[Extracted records]
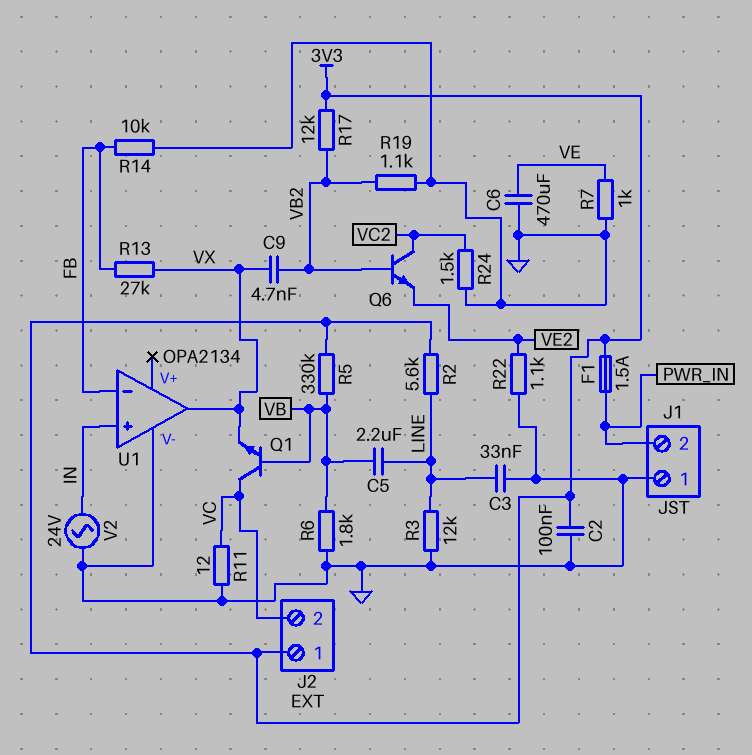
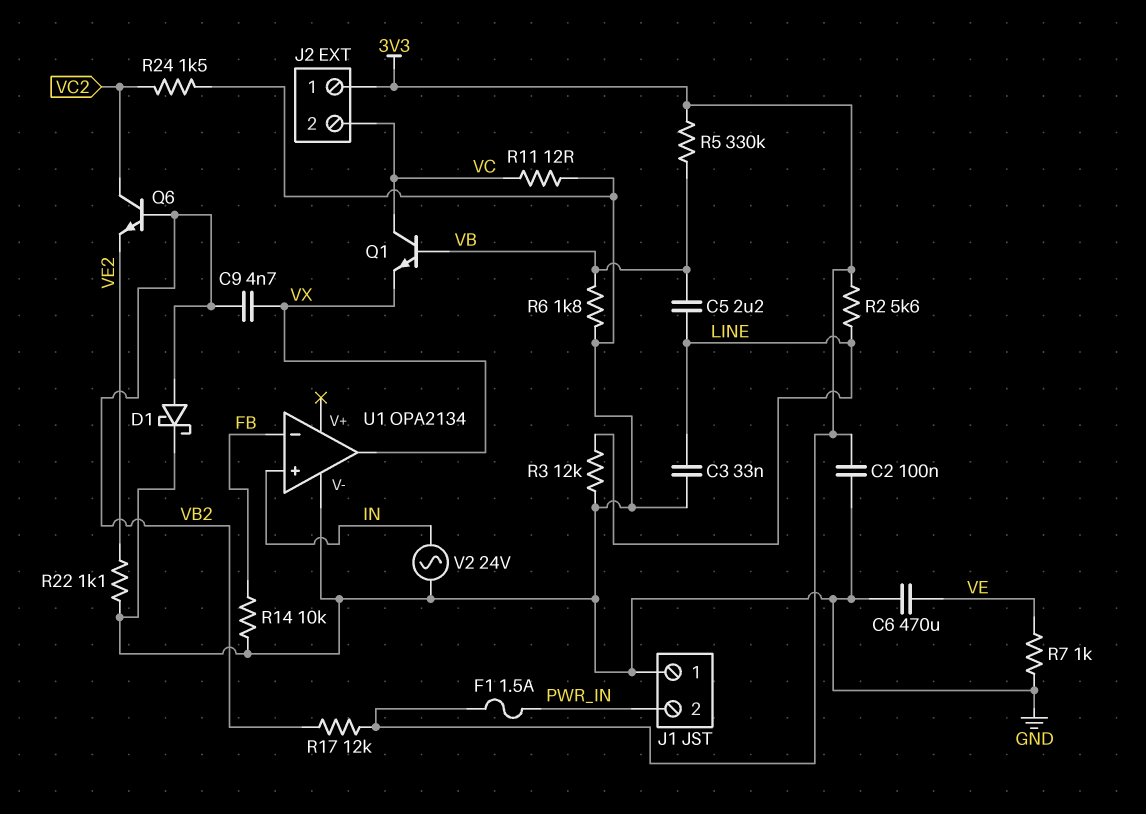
D1: none -> schottky (A VB2, K GND)
R13: 27k (FB, VX) -> none
R19: 1.1k (GND, VB2) -> none

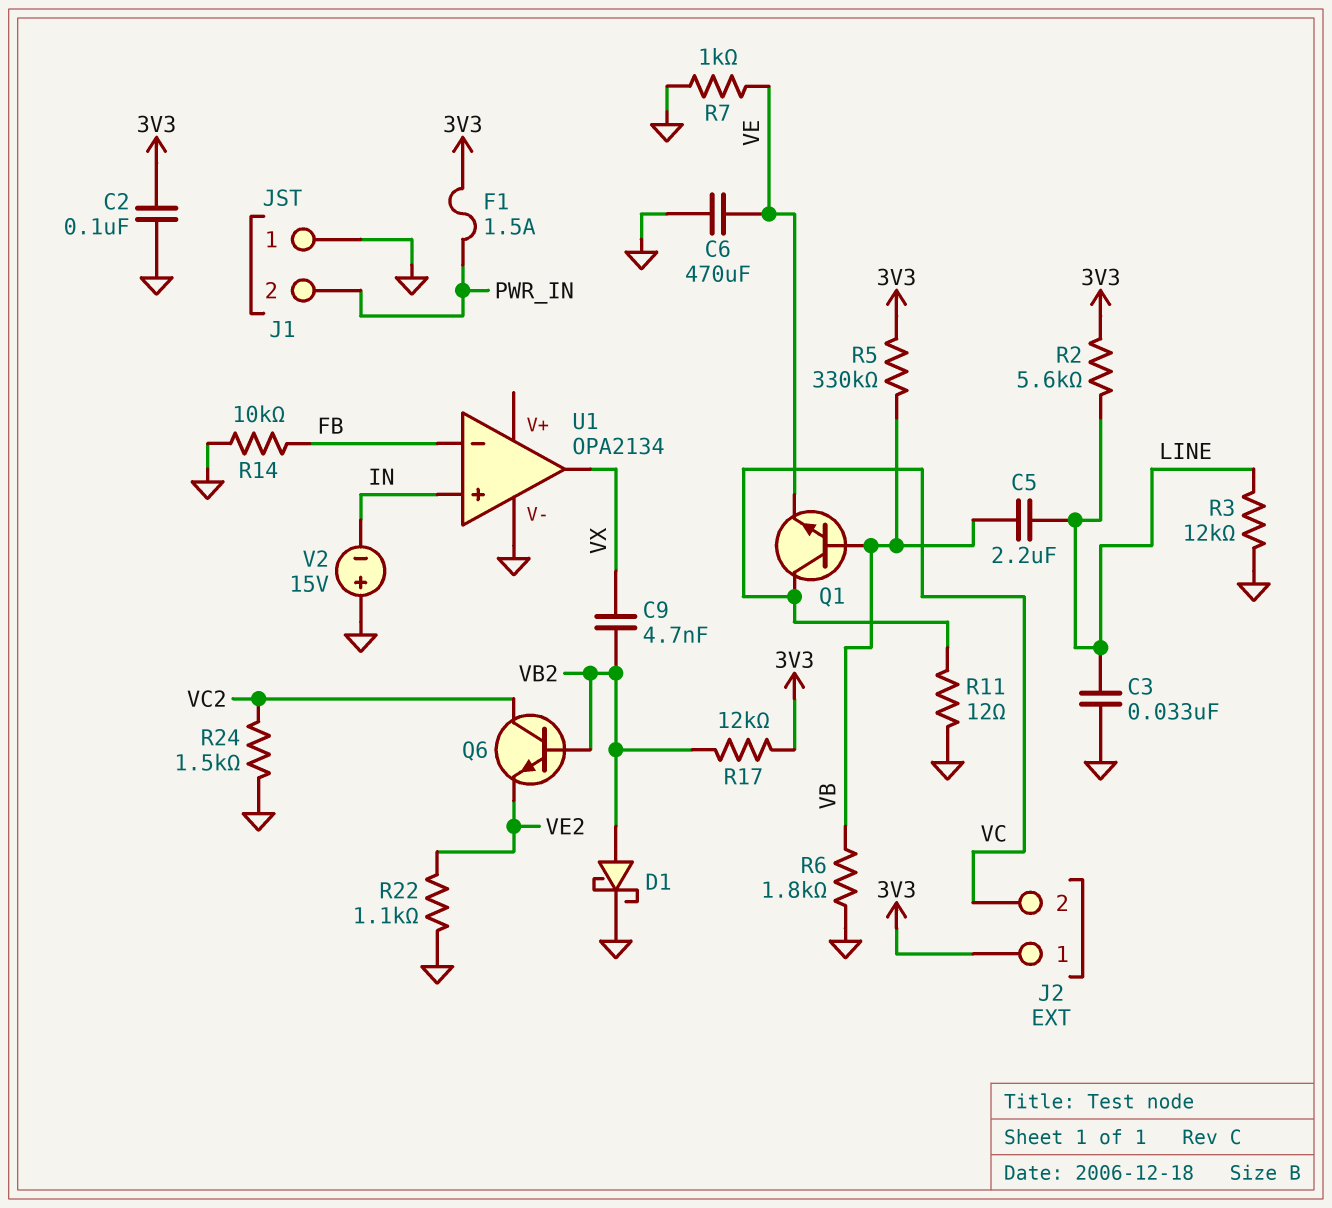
Q1: NPN (B VB, C VC, E VX) -> NPN (B VB, C VC, E VE)
V2: AC 24V (GND, IN) -> 15V (plus GND, minus IN)

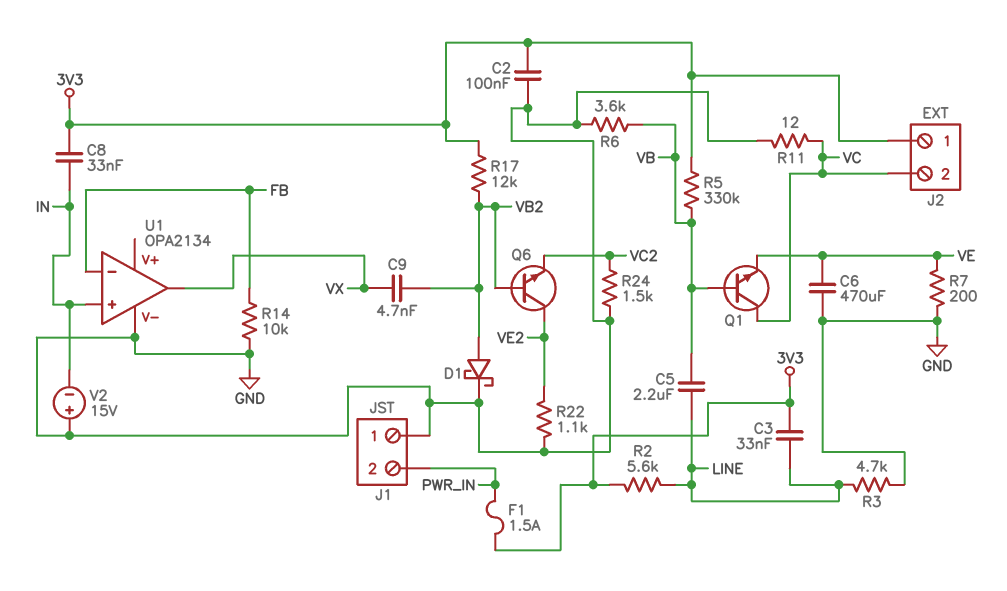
C3: 33nF (GND, LINE) -> 33nF (3V3, LINE)
C8: none -> 33nF (3V3, IN)
Q6: NPN (B VB2, C VC2, E VE2) -> NPN (B VB2, C VE2, E VC2)
R3: 12k (GND, LINE) -> 4.7k (GND, LINE)
R6: 1.8k (GND, VB) -> 3.6k (GND, VB)
R7: 1k (GND, VE) -> 200 (GND, VE)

[Exercise prompt] Set down every entry word for word, but omit the pictures.

[Task solution]
D1: none -> schottky (A VB2, K GND)
R13: 27k (FB, VX) -> none
R19: 1.1k (GND, VB2) -> none

Q1: NPN (B VB, C VC, E VX) -> NPN (B VB, C VC, E VE)
V2: AC 24V (GND, IN) -> 15V (plus GND, minus IN)

C3: 33nF (GND, LINE) -> 33nF (3V3, LINE)
C8: none -> 33nF (3V3, IN)
Q6: NPN (B VB2, C VC2, E VE2) -> NPN (B VB2, C VE2, E VC2)
R3: 12k (GND, LINE) -> 4.7k (GND, LINE)
R6: 1.8k (GND, VB) -> 3.6k (GND, VB)
R7: 1k (GND, VE) -> 200 (GND, VE)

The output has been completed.